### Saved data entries
--- Start ---

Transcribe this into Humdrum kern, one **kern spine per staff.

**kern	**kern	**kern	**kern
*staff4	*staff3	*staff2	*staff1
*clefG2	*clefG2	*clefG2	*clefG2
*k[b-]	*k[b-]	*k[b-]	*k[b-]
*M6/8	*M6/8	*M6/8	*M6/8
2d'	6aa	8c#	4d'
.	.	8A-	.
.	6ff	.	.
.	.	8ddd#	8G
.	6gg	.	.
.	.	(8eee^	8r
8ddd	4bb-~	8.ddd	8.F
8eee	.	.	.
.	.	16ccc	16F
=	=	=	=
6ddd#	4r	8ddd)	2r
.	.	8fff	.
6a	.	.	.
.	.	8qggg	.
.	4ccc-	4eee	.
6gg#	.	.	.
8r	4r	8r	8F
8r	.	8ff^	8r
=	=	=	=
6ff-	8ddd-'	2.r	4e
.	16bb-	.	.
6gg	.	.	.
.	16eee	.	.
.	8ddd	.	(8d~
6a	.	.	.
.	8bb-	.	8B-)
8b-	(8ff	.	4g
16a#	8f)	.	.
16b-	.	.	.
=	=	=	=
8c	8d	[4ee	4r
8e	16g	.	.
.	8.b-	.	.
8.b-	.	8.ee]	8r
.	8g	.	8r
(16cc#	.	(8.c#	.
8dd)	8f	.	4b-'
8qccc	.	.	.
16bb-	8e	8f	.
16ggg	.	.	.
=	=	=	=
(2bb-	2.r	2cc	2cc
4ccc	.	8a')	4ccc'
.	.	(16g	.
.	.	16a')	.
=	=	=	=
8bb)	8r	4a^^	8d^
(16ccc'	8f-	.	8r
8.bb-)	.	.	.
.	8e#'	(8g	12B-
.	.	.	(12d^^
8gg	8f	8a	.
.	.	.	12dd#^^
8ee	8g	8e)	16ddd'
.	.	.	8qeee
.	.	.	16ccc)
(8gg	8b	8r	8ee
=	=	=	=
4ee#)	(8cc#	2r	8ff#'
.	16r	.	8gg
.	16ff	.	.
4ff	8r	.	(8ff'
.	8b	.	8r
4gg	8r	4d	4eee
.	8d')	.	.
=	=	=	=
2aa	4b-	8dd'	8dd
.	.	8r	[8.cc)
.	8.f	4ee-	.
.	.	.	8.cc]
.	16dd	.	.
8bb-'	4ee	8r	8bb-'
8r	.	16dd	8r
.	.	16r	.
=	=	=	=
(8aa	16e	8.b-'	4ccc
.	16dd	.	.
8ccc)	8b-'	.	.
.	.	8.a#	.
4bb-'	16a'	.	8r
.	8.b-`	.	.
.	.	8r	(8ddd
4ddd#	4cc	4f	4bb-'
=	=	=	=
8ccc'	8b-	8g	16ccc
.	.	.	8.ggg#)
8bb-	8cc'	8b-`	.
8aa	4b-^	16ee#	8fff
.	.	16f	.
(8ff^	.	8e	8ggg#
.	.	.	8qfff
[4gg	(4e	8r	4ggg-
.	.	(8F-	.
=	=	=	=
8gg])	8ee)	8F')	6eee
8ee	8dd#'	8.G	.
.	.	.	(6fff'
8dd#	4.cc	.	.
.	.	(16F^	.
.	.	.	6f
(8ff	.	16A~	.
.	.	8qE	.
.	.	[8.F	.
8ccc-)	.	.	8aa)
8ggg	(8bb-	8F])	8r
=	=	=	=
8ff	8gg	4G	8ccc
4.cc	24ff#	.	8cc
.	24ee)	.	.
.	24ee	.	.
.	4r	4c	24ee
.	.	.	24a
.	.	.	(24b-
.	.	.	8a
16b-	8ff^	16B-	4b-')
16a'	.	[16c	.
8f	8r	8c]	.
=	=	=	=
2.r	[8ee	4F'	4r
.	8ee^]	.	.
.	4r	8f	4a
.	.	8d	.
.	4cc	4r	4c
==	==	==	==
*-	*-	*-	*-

--- End ---

State how many lines of the material above contain the string "kern", treating case as significant. Reply with the number alone.

### Exercise result
2